(Collected data)
┏━━

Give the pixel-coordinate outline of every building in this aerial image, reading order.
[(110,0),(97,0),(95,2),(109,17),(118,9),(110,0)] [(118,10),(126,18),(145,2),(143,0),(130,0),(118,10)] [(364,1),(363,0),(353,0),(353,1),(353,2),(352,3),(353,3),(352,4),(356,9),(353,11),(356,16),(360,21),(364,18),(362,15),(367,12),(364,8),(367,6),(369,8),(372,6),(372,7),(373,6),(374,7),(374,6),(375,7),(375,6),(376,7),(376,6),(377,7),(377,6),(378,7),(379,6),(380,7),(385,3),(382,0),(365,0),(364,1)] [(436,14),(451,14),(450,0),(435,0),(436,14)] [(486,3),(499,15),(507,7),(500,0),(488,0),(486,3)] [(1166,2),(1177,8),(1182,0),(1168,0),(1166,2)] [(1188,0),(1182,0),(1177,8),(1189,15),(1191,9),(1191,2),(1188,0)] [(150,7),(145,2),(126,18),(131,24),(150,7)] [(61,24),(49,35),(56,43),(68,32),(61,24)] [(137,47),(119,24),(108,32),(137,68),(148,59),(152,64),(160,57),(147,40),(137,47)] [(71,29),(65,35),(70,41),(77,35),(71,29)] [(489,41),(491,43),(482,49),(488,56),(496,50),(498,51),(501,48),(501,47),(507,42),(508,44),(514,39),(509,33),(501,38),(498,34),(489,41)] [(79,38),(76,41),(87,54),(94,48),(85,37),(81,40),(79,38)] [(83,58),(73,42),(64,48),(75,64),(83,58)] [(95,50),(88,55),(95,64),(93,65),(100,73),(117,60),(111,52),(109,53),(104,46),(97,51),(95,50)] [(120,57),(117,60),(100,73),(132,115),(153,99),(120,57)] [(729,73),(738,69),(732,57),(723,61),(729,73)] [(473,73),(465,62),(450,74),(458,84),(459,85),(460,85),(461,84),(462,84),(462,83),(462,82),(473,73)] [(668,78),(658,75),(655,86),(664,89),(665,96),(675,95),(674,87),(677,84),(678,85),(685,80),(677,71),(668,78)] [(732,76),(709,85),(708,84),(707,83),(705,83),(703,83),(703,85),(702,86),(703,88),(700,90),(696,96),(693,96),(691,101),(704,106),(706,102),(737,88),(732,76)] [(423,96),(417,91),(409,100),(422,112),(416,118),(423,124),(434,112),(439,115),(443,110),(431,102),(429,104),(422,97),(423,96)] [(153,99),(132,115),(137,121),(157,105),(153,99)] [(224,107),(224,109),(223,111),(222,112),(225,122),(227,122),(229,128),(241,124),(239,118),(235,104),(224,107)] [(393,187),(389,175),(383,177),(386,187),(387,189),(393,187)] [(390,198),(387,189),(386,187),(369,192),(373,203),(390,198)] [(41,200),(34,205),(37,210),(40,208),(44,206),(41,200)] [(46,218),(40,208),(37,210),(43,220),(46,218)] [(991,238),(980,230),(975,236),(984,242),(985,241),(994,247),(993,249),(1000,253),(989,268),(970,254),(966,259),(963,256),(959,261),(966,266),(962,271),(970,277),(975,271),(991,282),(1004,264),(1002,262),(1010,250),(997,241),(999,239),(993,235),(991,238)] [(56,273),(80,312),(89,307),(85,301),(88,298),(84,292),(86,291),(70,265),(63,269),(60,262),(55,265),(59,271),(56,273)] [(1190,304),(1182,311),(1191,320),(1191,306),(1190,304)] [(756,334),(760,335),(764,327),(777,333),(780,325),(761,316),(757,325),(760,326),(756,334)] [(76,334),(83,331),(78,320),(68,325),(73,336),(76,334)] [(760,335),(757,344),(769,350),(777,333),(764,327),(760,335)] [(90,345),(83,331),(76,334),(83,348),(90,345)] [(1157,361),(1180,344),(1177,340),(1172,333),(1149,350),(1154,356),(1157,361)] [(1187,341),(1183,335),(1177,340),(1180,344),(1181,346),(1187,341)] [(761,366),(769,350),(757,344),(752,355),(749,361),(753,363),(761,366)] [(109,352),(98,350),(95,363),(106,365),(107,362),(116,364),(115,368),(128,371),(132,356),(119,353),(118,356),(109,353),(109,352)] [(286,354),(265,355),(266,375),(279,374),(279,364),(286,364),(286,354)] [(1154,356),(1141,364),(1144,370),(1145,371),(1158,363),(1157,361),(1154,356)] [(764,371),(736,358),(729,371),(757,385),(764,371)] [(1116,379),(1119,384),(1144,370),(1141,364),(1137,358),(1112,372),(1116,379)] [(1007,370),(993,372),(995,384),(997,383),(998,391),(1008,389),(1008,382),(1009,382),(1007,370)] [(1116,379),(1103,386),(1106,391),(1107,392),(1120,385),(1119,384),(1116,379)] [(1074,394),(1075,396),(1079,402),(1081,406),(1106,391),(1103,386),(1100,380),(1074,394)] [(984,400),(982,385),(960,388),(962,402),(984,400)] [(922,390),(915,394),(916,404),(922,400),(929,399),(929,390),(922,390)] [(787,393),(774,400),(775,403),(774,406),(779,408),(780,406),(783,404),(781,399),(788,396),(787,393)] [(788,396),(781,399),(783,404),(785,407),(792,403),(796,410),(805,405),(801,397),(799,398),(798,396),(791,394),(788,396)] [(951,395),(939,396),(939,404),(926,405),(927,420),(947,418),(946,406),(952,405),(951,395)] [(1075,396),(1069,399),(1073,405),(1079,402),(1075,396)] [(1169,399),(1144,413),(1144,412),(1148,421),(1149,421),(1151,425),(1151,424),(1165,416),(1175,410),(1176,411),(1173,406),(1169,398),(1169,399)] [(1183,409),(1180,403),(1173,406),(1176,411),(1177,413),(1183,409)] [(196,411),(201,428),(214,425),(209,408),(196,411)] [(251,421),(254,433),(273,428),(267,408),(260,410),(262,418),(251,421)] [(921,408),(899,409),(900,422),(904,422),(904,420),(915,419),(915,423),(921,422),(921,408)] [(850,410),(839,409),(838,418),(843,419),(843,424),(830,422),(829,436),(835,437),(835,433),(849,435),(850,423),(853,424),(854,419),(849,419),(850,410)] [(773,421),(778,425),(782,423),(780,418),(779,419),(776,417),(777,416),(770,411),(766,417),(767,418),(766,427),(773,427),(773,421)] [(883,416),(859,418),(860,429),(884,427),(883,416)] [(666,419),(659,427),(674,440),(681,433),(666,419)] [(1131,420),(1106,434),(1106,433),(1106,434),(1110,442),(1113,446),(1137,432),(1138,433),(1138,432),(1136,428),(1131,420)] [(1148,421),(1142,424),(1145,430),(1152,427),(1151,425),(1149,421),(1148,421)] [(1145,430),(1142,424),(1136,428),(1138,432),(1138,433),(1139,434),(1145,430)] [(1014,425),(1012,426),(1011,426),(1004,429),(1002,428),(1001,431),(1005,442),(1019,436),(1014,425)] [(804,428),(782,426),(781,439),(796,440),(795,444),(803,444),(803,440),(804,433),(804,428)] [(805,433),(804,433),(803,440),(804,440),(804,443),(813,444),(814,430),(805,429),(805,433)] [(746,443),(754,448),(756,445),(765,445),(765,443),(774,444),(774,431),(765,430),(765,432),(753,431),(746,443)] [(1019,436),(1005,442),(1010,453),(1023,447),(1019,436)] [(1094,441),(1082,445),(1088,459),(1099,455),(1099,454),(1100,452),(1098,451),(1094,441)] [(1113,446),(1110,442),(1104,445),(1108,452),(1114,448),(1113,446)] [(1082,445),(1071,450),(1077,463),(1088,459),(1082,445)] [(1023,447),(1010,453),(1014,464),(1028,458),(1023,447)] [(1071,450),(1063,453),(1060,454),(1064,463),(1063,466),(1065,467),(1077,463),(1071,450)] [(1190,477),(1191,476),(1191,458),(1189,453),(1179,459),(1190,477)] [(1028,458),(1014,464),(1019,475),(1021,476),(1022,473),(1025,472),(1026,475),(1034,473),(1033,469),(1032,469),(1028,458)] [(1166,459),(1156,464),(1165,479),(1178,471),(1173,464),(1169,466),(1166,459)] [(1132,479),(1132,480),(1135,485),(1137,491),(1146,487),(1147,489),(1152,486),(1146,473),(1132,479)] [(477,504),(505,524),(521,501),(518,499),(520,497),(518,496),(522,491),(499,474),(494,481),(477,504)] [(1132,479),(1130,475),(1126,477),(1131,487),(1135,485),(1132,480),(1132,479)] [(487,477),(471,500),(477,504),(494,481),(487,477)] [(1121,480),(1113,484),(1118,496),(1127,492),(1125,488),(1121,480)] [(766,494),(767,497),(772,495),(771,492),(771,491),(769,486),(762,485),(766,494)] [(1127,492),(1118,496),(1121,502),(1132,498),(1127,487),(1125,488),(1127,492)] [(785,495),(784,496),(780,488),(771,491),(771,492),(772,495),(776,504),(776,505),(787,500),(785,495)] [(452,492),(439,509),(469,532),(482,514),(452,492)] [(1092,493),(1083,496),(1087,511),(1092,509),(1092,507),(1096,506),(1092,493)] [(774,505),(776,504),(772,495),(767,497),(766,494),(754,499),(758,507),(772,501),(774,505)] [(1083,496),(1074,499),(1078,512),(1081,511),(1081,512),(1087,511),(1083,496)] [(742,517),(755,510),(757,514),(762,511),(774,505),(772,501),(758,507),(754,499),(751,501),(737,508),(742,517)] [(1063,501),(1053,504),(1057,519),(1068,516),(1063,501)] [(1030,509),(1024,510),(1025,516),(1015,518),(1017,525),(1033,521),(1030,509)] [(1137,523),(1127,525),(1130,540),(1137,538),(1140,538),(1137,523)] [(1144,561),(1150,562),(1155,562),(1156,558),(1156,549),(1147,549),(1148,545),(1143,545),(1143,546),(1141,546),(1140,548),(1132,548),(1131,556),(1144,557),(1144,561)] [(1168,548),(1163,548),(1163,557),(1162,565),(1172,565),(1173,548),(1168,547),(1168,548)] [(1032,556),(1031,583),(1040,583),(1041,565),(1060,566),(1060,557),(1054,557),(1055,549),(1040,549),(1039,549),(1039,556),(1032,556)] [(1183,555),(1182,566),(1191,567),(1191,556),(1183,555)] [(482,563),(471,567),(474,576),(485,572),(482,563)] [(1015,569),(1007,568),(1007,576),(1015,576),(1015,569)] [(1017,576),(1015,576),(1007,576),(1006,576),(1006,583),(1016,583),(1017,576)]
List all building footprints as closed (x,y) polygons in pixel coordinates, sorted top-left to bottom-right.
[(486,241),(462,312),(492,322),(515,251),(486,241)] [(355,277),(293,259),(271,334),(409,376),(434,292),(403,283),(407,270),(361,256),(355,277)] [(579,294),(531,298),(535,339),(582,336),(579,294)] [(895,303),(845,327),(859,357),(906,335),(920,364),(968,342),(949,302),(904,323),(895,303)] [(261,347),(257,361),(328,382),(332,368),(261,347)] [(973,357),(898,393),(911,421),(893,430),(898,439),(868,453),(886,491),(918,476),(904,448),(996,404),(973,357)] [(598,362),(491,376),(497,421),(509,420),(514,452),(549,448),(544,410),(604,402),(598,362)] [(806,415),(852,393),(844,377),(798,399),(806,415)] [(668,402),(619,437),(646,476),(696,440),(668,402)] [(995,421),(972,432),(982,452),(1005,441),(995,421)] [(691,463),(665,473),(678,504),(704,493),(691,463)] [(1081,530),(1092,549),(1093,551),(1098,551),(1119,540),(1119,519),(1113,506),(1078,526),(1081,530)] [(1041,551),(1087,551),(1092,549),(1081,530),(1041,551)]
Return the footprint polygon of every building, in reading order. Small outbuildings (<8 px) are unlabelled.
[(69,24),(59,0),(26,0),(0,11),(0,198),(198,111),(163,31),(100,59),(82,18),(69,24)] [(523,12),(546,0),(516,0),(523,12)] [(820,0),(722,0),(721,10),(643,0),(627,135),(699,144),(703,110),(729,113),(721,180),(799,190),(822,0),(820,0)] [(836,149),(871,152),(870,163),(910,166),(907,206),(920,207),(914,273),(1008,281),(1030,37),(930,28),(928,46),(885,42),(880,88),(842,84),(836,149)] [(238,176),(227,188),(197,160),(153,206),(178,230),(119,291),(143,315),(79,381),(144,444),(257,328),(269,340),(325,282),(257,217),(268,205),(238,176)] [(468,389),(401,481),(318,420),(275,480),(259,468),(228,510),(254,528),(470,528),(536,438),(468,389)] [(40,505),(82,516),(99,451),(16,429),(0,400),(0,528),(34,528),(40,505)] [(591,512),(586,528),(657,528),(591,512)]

┗━━

EXERCISE DETAILS: The answer should consist of every line above in which "pixel" appears.

OUTPUT FOR THIS EXERCISE:
Give the pixel-coordinate outline of every building in this aerial image, reading order.
List all building footprints as closed (x,y) polygons in pixel coordinates, sorted top-left to bottom-right.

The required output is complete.